Exercise instructions:
Repeat the lines below exactly as written, please, from the line with "template.rs: [444,210,671,369] ->" to the line with "manual.zip: [598,420,628,458] ->", both lines included, and no others.

Listed records:
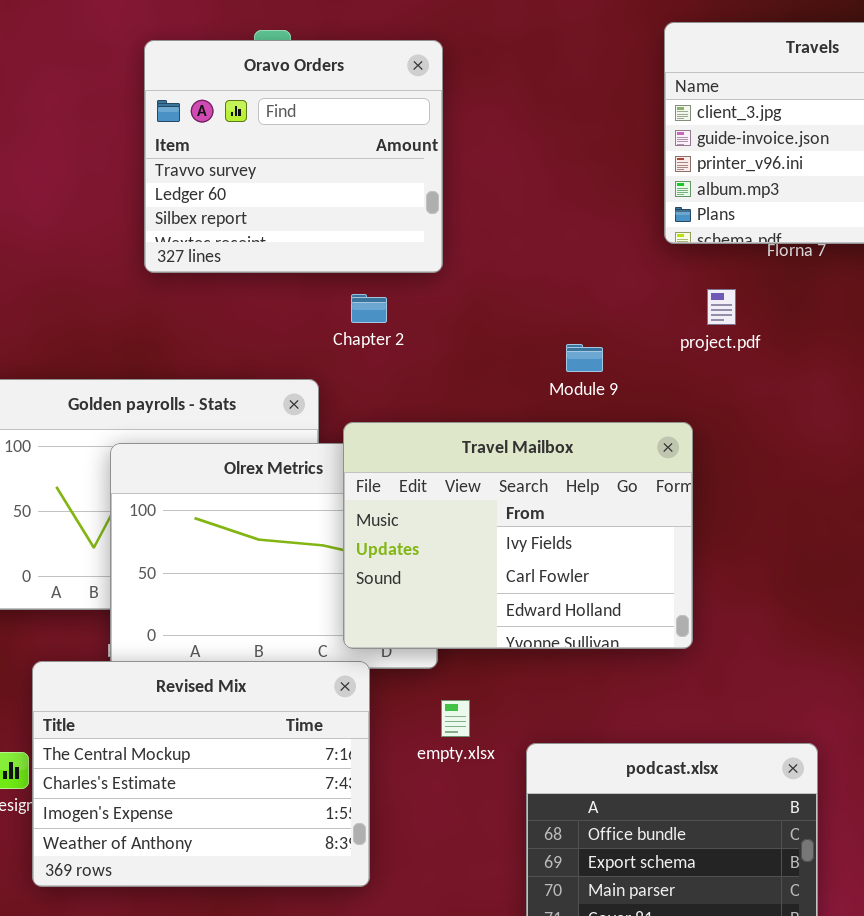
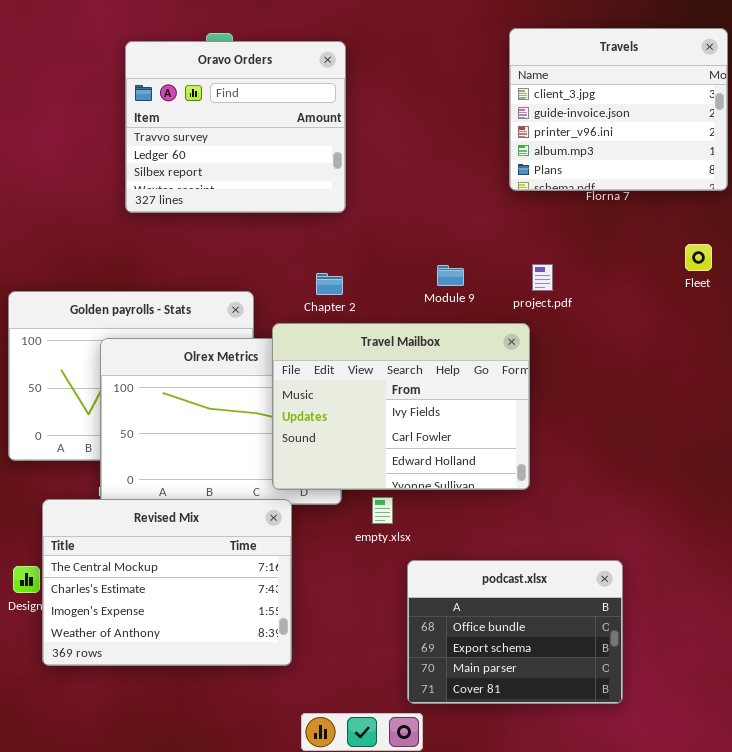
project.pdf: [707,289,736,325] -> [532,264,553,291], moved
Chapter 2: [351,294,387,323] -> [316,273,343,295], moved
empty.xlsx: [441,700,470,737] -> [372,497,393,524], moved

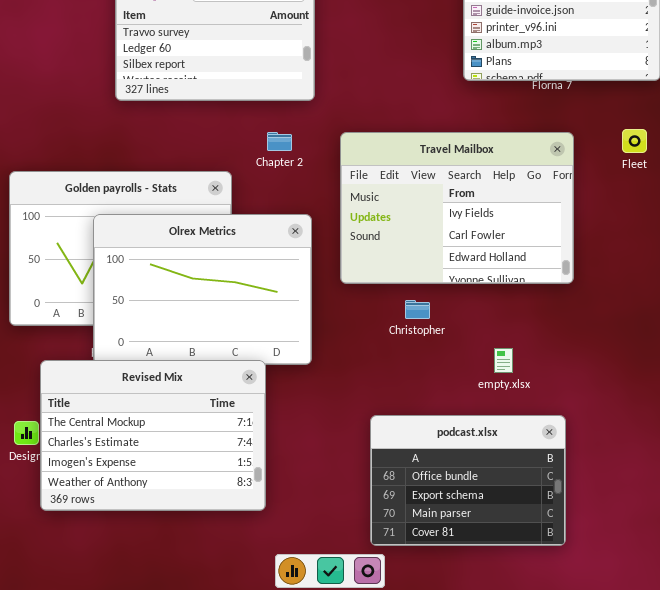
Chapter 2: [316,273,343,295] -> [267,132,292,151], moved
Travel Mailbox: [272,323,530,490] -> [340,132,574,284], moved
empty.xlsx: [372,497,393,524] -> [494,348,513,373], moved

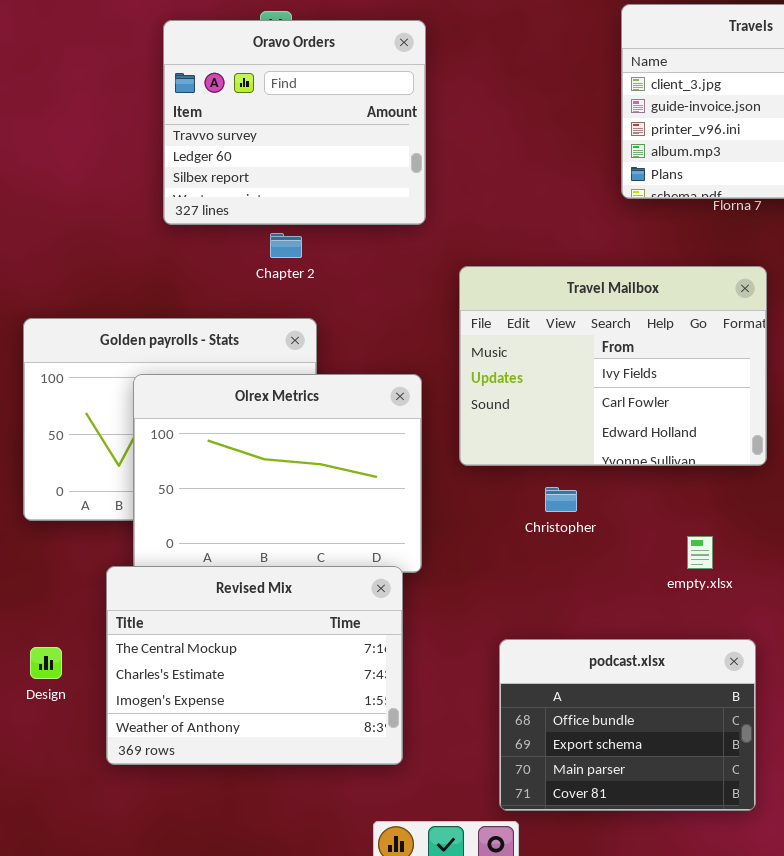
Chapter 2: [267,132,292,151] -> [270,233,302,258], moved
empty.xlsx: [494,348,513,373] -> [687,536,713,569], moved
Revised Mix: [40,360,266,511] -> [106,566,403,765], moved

==

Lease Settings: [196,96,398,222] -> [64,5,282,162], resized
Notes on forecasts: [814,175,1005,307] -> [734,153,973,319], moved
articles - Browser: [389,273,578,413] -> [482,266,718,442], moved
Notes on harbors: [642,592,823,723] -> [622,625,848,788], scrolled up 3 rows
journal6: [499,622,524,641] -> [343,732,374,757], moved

==

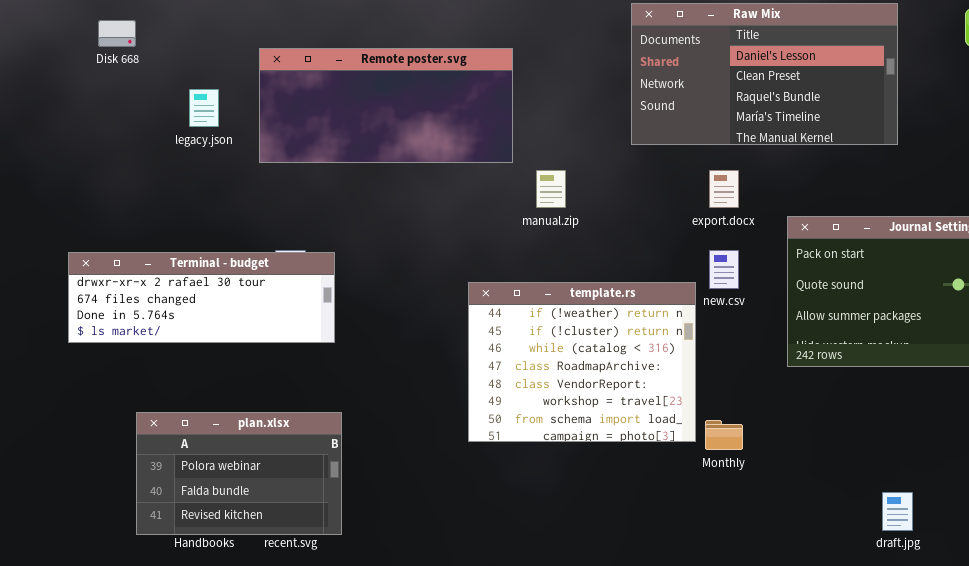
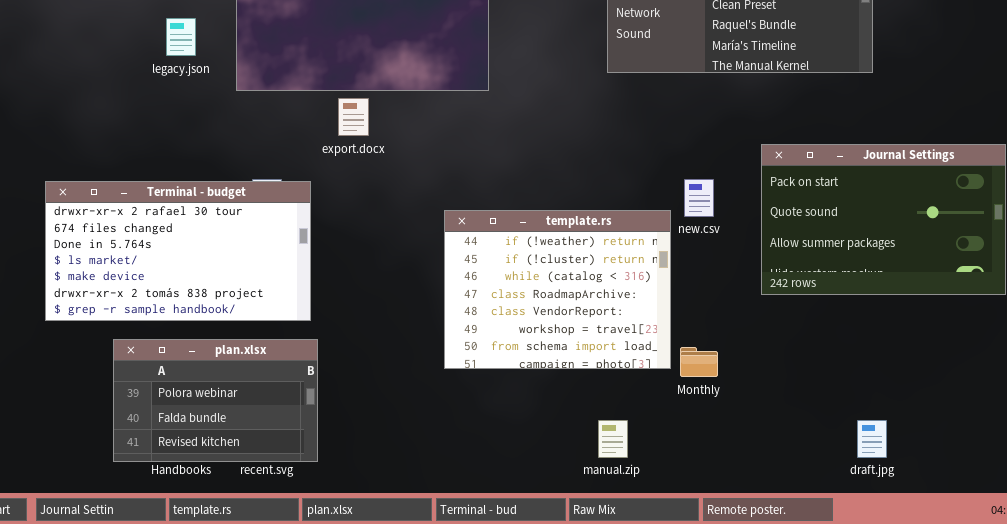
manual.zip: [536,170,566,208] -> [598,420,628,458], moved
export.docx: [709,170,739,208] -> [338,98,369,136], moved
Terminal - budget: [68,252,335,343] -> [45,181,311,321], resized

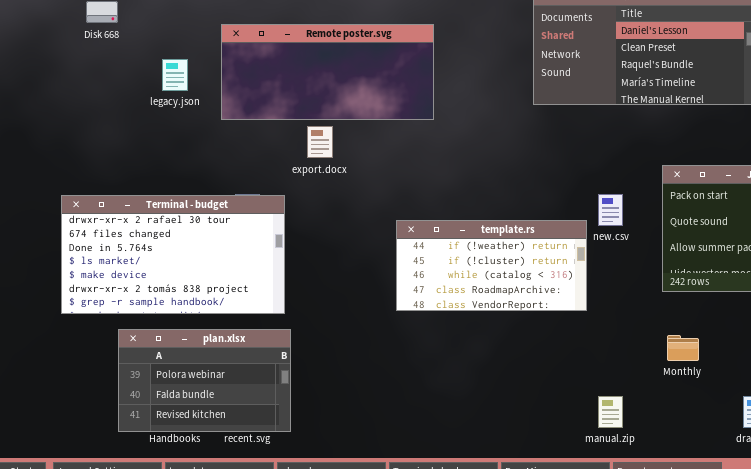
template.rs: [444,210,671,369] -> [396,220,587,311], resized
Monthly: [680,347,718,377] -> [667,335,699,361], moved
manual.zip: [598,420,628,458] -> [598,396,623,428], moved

Result of the exercise:
template.rs: [444,210,671,369] -> [396,220,587,311], resized
Monthly: [680,347,718,377] -> [667,335,699,361], moved
manual.zip: [598,420,628,458] -> [598,396,623,428], moved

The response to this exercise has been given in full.